-- begin Material for this task --

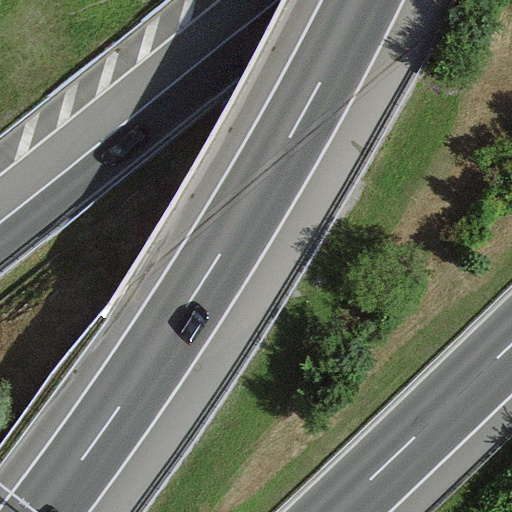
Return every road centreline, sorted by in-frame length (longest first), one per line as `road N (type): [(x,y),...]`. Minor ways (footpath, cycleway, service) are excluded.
road 1 (motorway): [(44,511),(158,353),(272,171),(361,0)]
road 2 (motorway): [(301,0),(0,243)]
road 3 (motorway): [(339,511),(511,346)]
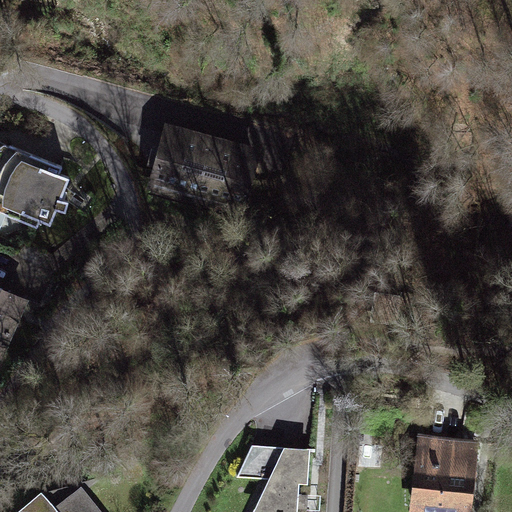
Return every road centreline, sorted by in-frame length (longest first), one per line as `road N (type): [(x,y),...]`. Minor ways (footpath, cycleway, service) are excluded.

-- end Material for this task --

### The task
Turn everything from the start of the records down to the line containing "road 3 (motorway): [(339,511),(511,346)]" into a two-column CSV with the columns instruction and output, one row per request. Put the request text and its answer each in one quoted field, change line breaks to spaces, and leave the pictures out.

### Written reply
instruction,output
"Return every road centreline, sorted by in-frame length (longest first), one per line as `road N (type): [(x,y),...]`. Minor ways (footpath, cycleway, service) are excluded.","road 1 (motorway): [(44,511),(158,353),(272,171),(361,0)] road 2 (motorway): [(301,0),(0,243)] road 3 (motorway): [(339,511),(511,346)]"